(Data below begins)

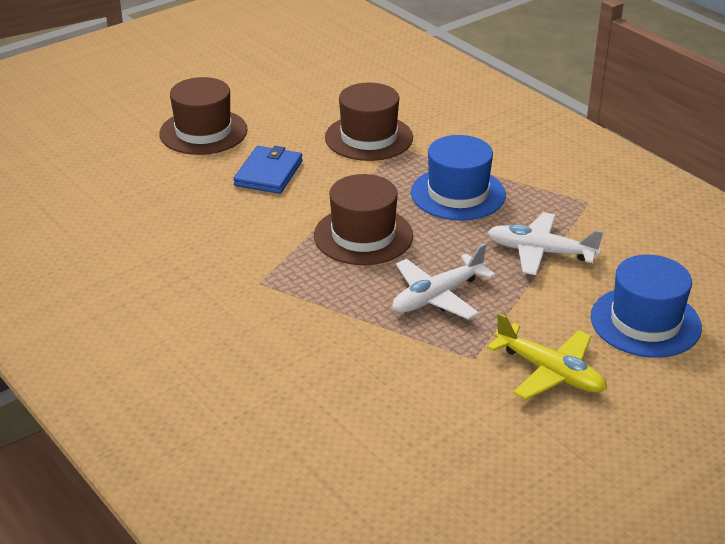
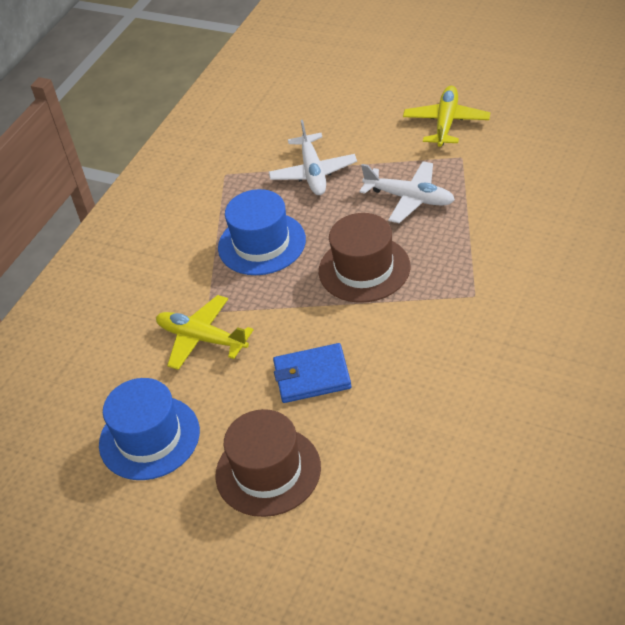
camera: 110 degrees left, 10 degrees up
(369, 138) = (201, 339): brown hat -> yellow plane
(645, 322) = (359, 104): blue hat -> blue hat (149, 438)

(Data below ends)

» **Exercise instructions**
Set down the lines above exactly as written. Begin at the line containing "(369, 138) = (201, 339): brown" and stop after the last line.

» **Written solution**
(369, 138) = (201, 339): brown hat -> yellow plane
(645, 322) = (359, 104): blue hat -> blue hat (149, 438)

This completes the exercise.